• [Excerpted data]:
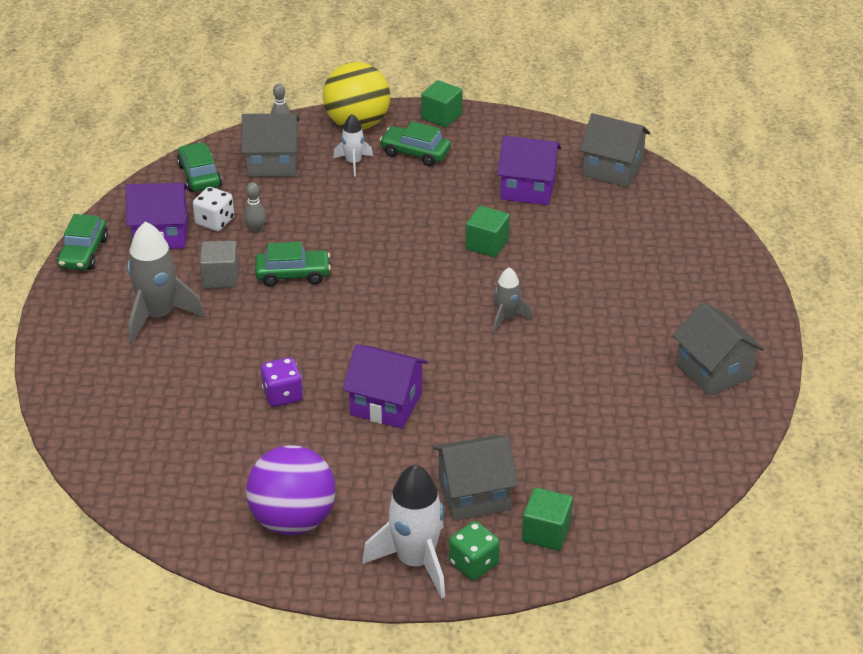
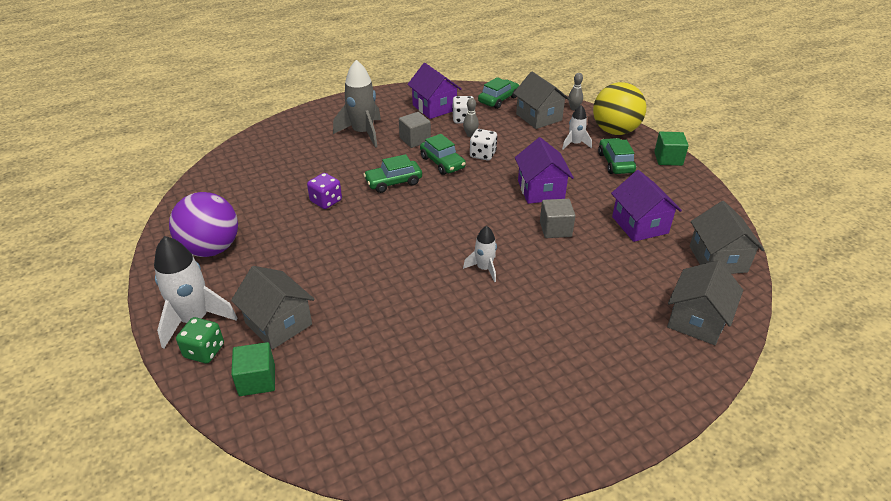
camera: 60 degrees right, 0 degrees up
(83, 253) = (395, 92): green car -> green car (393, 182)
(307, 237) = (482, 154): none -> white dice
(386, 404) = (347, 246): purple house -> purple house (540, 190)
(487, 244) = (555, 229): green cube -> grey cube
(507, 318) = (484, 268): grey rocket -> white rocket
(713, 371) = (526, 419): grey house -> grey house (697, 320)

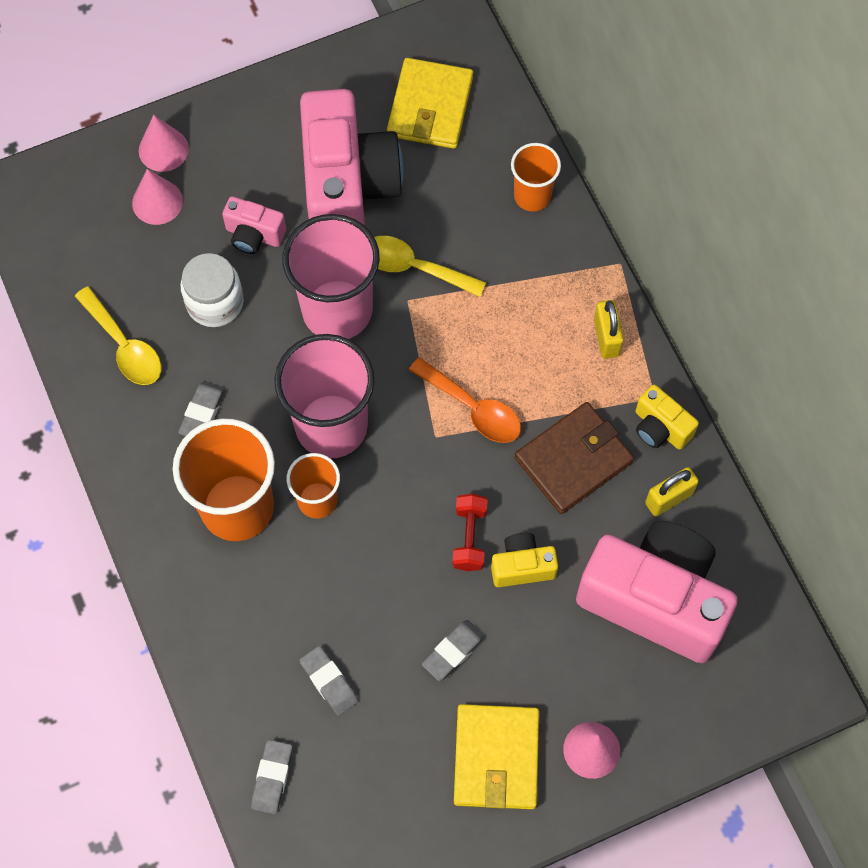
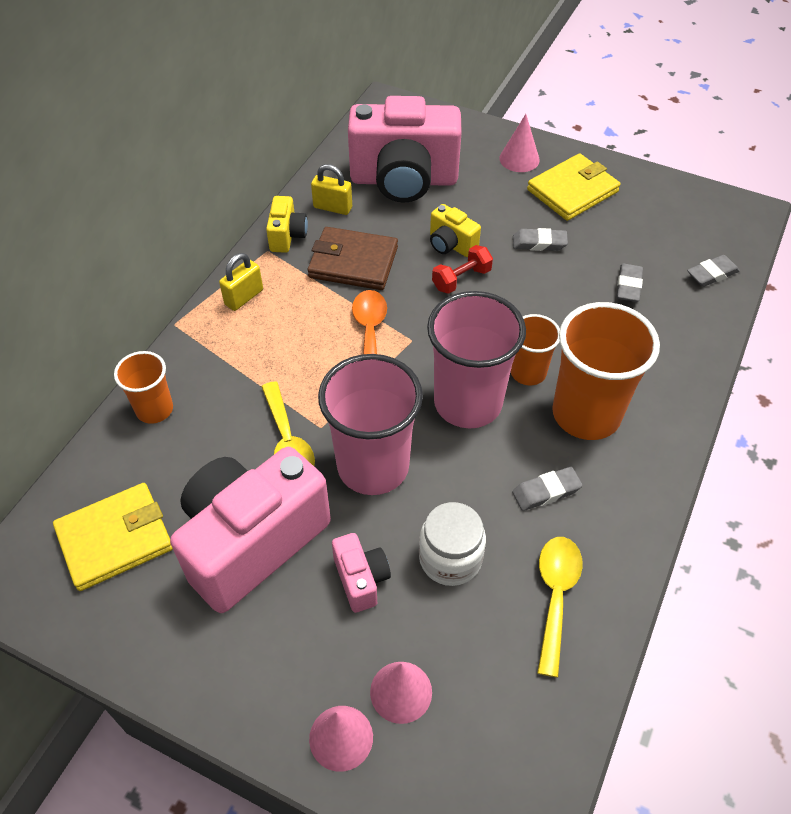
camera: 130 degrees left, 15 degrees down
(655, 599) = (404, 180): pink camera -> pink camera turned 75 degrees counterclockwise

• [What to work on]: Report back each line of the entries that holds the string "degrees".

• [Task solution]:
camera: 60 degrees right, 0 degrees up
camera: 130 degrees left, 15 degrees down
(655, 599) = (404, 180): pink camera -> pink camera turned 75 degrees counterclockwise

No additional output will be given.